%%

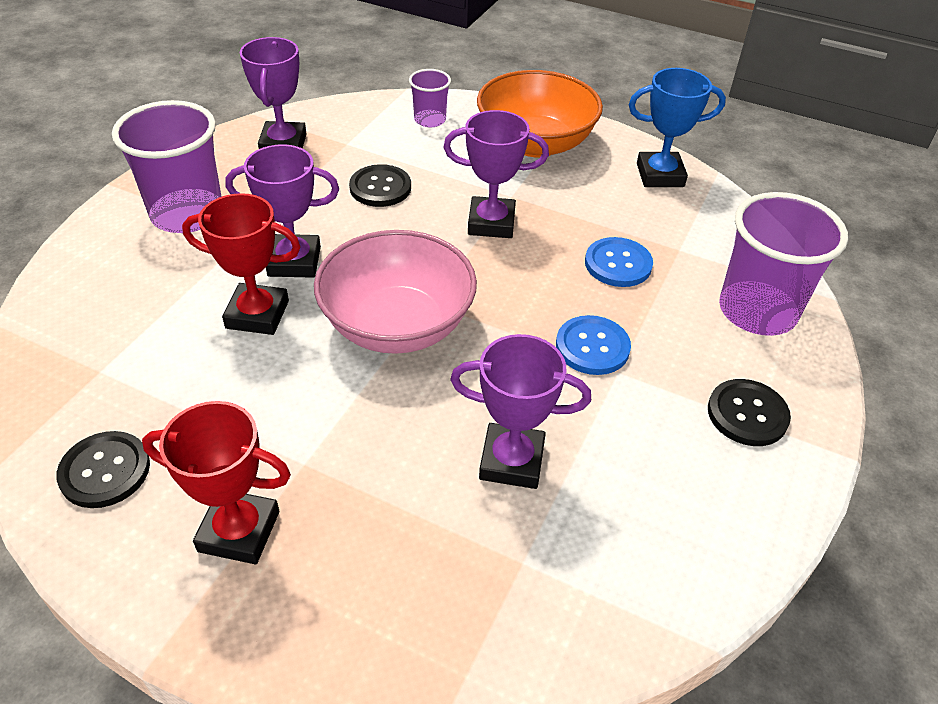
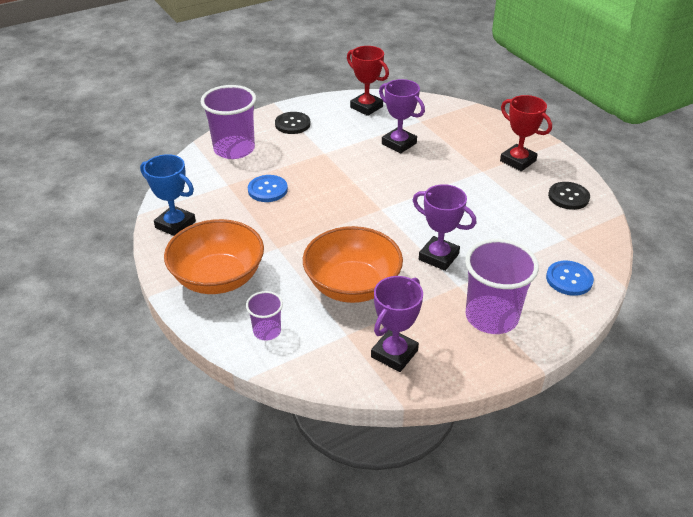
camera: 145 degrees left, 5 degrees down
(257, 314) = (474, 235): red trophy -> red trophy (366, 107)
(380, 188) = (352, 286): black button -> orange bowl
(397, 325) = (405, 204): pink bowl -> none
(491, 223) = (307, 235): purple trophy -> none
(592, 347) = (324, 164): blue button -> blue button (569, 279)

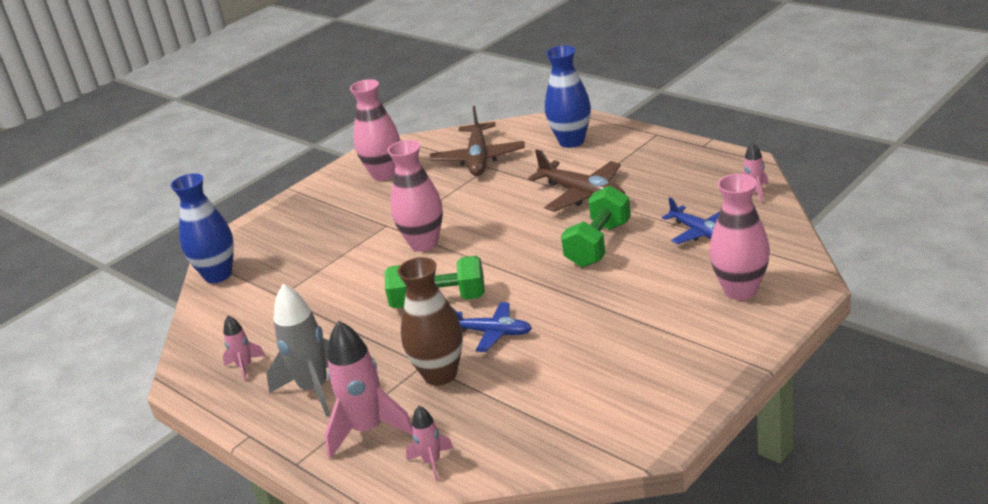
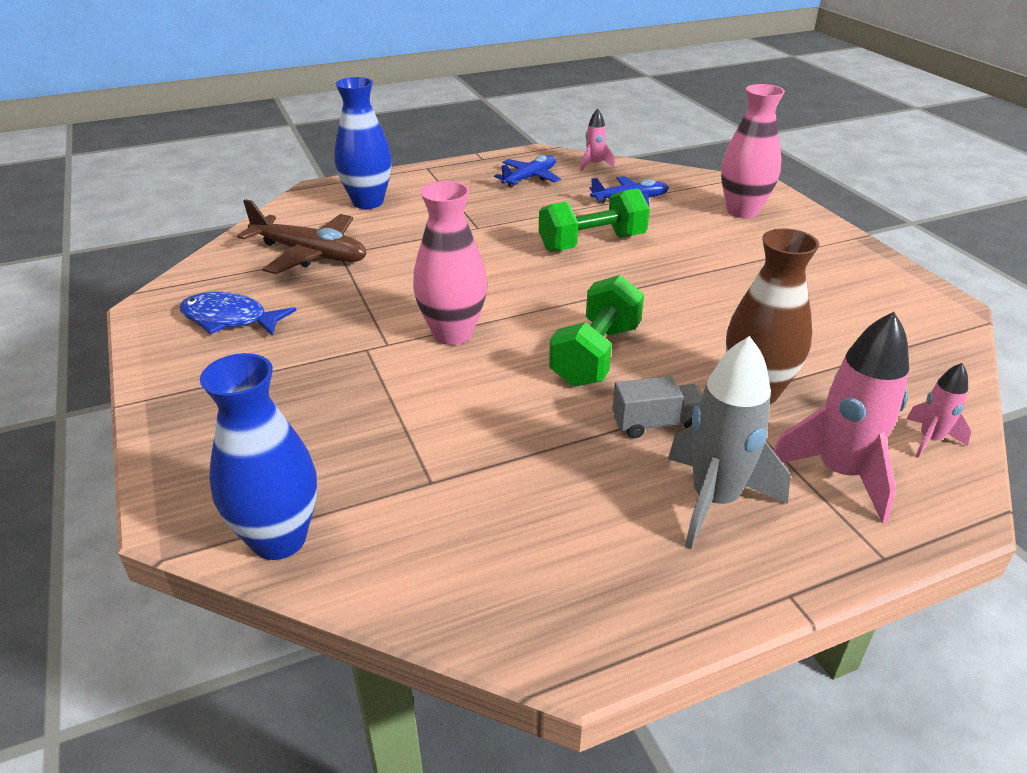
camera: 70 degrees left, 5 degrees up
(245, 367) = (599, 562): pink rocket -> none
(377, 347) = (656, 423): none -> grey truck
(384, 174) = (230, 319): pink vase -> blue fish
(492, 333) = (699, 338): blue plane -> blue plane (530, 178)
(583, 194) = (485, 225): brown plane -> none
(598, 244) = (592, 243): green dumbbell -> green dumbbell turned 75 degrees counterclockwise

%%

**WORK TO BE COMPLETED**
Whenever a line in the records above contains the string "bowl", copy that line.

**THE COMPLETED TASK**
(380, 188) = (352, 286): black button -> orange bowl
(397, 325) = (405, 204): pink bowl -> none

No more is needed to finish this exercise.